Work task - Starting at the first line of the data and ending at the line with "Someone repainted the", copy each line exactly. Include both of those lines, but no pictures.

Study material -
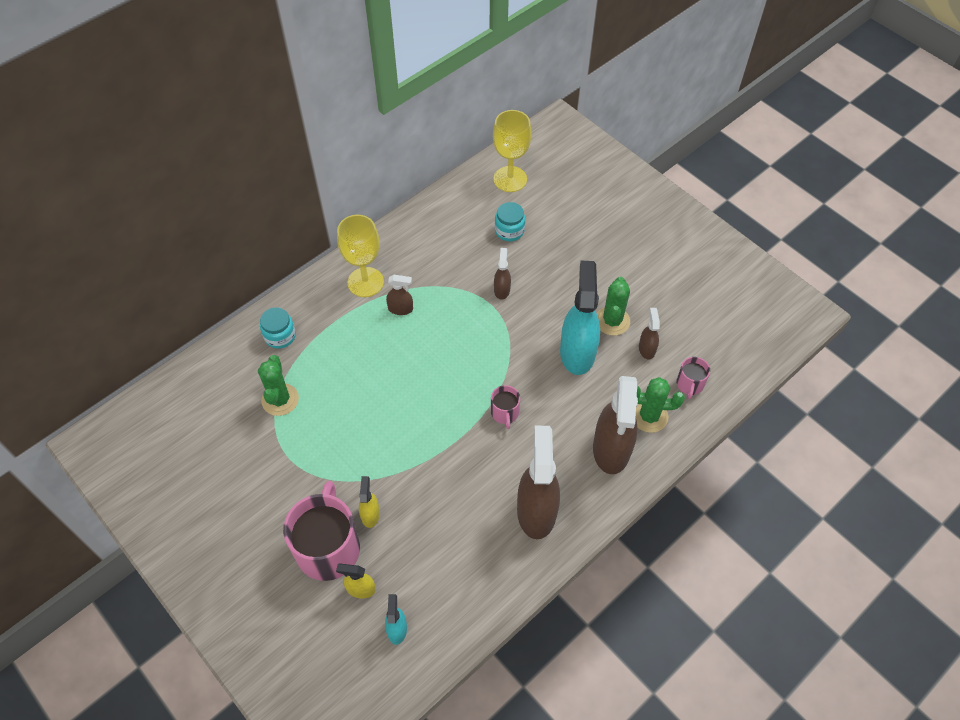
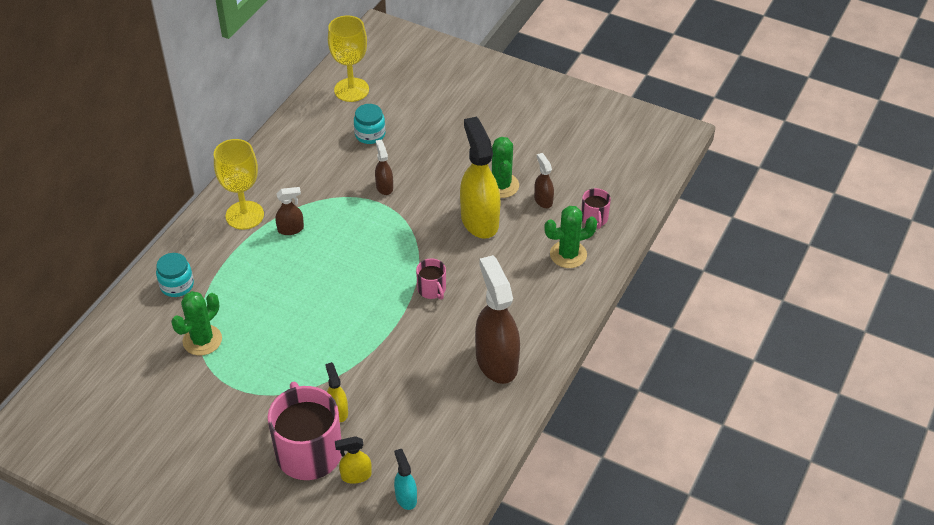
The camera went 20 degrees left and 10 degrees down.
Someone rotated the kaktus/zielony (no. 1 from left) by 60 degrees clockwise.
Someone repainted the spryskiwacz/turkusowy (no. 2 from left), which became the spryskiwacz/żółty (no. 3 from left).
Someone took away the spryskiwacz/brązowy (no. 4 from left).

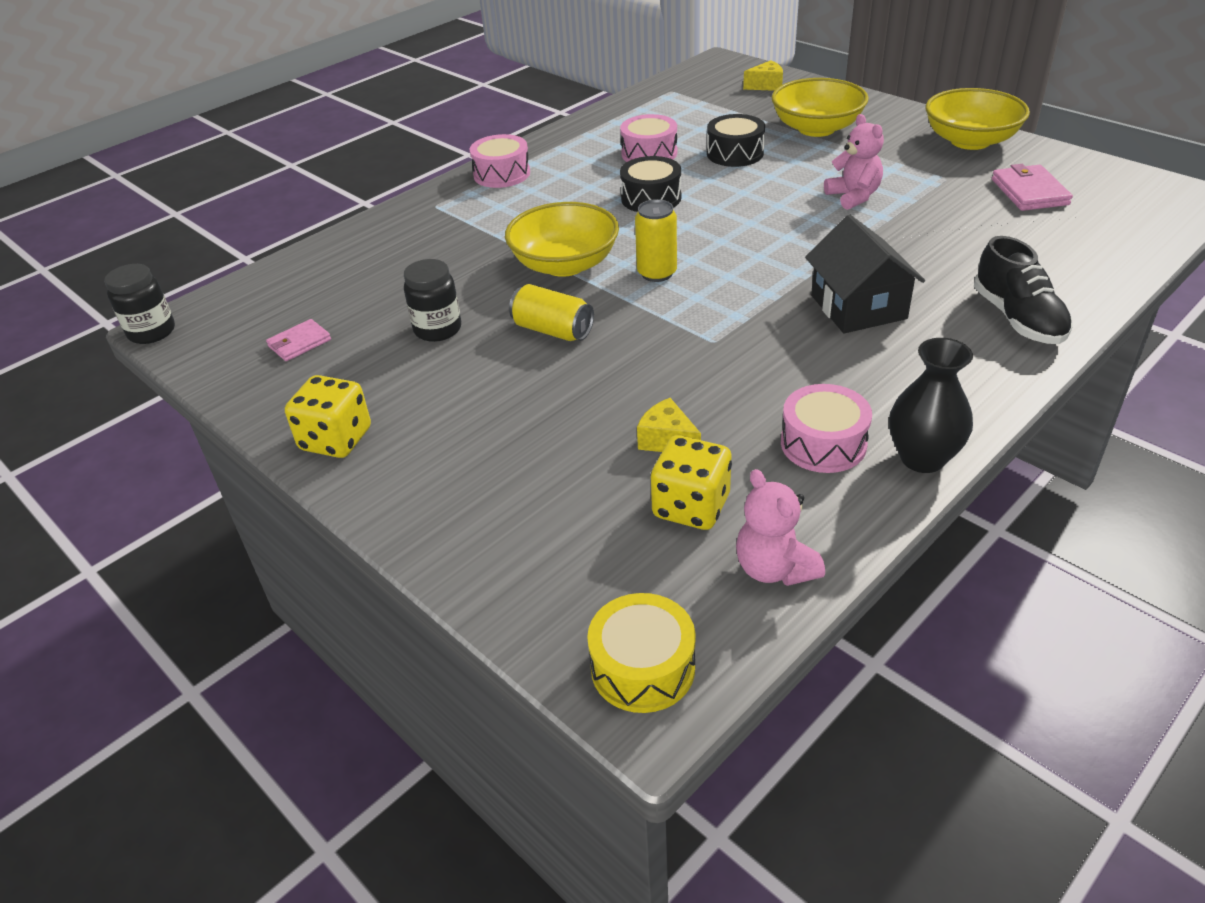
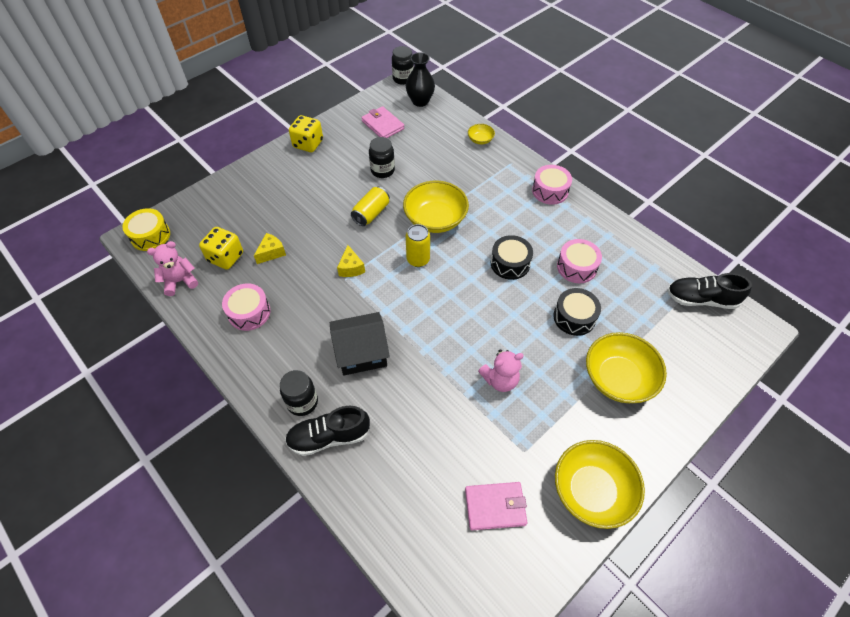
The camera went 90 degrees right and 15 degrees up.
Someone put down the słoik/czarny (no. 1 from left).
Someone carried the ser/żółty (no. 2 from left).
Someone scaled the portfel/różowy (no. 1 from left) by 1.52.
Someone carried the wazon/czarny.
Someone put down the miska/żółty (no. 2 from left).
Someone put down the but/czarny (no. 2 from left).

Exercise response -
The camera went 20 degrees left and 10 degrees down.
Someone rotated the kaktus/zielony (no. 1 from left) by 60 degrees clockwise.
Someone repainted the spryskiwacz/turkusowy (no. 2 from left), which became the spryskiwacz/żółty (no. 3 from left).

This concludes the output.